WHAT YOU SHOULD DO:
Could you print the lines below exactly, from the one holding "kapsułka [pomarańczowy] [308" through the last line, with no other output?

THE DATA:
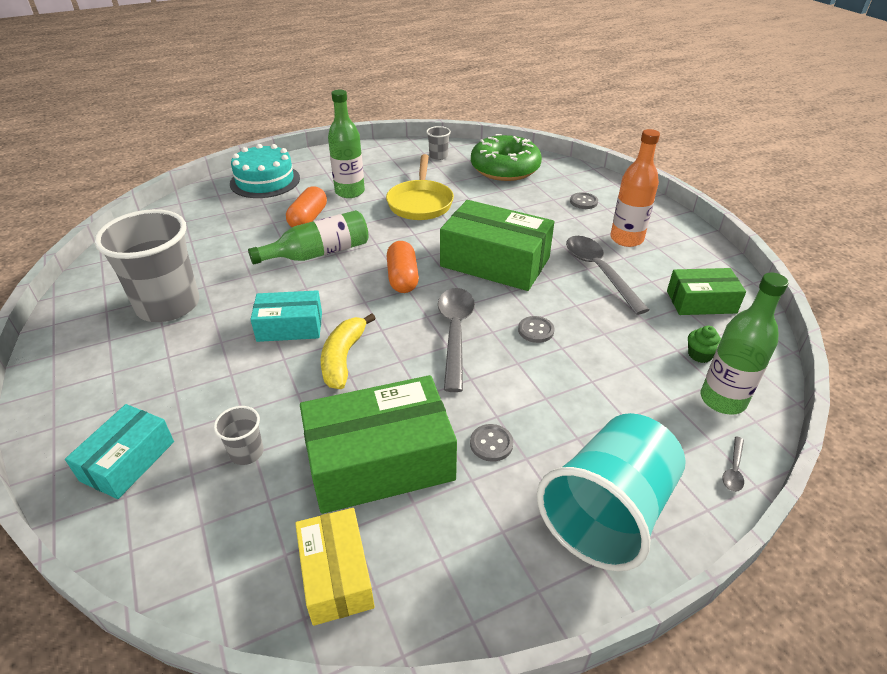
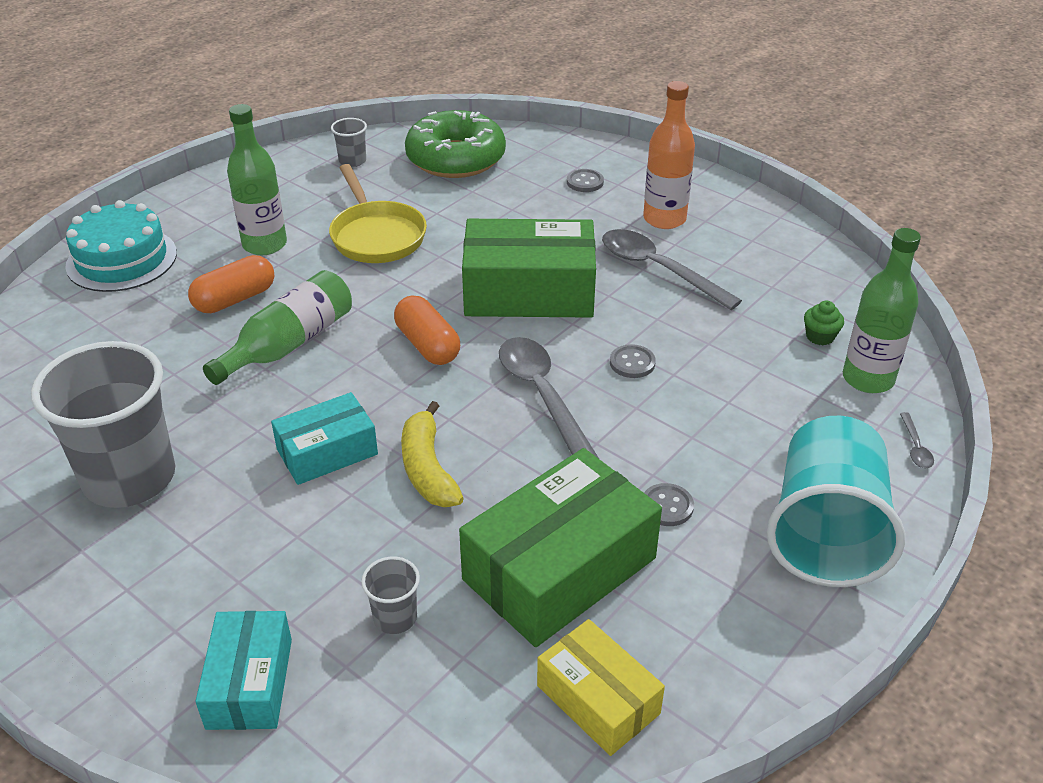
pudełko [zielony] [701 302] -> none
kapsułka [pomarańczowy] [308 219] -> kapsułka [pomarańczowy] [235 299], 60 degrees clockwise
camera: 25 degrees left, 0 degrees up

RESPONSE BELOW:
kapsułka [pomarańczowy] [308 219] -> kapsułka [pomarańczowy] [235 299], 60 degrees clockwise
camera: 25 degrees left, 0 degrees up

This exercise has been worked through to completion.